Written task:
Extract every line of the entries that contains the string "with", matching case exactly.

The data:
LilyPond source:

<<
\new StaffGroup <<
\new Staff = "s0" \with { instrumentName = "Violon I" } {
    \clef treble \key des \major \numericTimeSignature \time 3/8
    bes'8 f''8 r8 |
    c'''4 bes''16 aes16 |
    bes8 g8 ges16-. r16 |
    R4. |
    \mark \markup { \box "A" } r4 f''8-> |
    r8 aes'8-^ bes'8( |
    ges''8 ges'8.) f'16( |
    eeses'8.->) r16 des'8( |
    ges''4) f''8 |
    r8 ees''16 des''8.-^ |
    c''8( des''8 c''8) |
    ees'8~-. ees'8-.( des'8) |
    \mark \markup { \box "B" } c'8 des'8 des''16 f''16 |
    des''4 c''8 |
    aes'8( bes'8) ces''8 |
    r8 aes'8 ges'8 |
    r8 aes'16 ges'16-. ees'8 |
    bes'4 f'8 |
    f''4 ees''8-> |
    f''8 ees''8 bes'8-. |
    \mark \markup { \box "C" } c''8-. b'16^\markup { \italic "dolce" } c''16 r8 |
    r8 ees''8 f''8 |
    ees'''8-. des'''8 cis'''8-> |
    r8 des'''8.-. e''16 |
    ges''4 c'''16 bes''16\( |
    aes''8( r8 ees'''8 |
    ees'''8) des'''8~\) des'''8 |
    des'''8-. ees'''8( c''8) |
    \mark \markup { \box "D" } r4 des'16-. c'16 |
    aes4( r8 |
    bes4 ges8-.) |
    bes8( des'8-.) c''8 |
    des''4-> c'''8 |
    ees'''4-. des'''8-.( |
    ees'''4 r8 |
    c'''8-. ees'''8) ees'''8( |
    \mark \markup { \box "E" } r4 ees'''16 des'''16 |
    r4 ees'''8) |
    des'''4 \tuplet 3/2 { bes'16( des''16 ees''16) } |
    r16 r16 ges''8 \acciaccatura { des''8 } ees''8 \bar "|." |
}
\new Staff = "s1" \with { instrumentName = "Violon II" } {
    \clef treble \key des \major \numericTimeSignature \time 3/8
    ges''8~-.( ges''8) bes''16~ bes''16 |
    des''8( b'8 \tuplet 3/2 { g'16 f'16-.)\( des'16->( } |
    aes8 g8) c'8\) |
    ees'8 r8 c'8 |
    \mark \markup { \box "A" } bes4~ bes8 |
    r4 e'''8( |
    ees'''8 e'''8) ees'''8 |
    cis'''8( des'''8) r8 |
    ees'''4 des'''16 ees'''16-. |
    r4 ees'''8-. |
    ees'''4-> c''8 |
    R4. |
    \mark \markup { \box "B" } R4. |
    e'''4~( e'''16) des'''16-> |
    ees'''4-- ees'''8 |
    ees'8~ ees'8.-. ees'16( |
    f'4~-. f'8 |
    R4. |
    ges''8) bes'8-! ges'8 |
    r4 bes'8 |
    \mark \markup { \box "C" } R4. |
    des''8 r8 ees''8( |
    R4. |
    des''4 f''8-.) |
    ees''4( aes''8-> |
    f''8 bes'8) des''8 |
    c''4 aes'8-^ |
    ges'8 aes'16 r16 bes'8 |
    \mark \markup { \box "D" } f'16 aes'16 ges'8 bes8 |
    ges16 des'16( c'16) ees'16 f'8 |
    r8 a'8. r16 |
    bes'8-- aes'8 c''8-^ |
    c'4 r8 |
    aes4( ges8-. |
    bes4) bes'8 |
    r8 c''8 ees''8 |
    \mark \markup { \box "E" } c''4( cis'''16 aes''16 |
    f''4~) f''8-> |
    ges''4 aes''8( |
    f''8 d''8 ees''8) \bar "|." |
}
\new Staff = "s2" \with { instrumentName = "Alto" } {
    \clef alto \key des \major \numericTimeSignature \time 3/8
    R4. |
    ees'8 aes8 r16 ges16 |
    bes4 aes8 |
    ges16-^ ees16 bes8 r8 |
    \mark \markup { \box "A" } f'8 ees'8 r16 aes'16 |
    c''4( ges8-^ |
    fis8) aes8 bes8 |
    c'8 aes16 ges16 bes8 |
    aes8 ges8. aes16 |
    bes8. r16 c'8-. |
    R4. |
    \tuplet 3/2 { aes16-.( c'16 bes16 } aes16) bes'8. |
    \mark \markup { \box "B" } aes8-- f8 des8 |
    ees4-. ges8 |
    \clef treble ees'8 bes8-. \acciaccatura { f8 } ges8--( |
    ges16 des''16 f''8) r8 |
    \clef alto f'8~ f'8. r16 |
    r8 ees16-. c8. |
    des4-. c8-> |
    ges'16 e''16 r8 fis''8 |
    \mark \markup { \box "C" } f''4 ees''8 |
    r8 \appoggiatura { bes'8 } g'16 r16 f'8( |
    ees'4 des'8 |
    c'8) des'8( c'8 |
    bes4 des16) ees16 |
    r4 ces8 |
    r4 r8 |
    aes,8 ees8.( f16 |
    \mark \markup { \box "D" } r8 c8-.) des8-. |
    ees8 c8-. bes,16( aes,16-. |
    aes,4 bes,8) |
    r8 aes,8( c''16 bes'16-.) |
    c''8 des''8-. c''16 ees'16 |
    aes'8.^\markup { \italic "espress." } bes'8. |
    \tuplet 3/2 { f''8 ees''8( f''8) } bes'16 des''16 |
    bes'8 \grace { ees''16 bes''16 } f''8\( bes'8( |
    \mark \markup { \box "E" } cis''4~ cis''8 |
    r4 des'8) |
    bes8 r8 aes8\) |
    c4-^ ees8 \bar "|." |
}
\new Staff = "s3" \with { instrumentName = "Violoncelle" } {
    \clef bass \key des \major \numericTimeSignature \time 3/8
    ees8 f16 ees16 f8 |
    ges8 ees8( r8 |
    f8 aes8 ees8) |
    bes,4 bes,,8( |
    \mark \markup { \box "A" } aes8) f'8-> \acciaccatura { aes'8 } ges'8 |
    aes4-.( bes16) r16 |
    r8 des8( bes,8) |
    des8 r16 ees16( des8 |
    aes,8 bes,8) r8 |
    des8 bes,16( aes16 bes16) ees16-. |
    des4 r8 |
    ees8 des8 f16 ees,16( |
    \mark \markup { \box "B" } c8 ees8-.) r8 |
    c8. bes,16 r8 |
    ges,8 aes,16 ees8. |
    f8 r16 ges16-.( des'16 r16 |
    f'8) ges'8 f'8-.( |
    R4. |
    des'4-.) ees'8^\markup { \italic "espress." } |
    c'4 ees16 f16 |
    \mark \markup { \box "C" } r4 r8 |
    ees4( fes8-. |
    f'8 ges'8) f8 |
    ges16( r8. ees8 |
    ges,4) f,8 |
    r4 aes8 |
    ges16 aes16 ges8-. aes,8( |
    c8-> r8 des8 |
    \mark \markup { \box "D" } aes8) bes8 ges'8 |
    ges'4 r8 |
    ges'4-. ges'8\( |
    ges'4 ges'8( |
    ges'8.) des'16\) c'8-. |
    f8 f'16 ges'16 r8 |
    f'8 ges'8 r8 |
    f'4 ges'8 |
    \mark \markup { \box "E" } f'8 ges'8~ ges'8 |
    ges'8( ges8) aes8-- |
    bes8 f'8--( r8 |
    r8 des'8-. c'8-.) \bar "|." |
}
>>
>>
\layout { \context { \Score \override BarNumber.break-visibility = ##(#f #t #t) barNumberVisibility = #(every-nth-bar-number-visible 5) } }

Response to the exercise:
\new Staff = "s0" \with { instrumentName = "Violon I" } {
\new Staff = "s1" \with { instrumentName = "Violon II" } {
\new Staff = "s2" \with { instrumentName = "Alto" } {
\new Staff = "s3" \with { instrumentName = "Violoncelle" } {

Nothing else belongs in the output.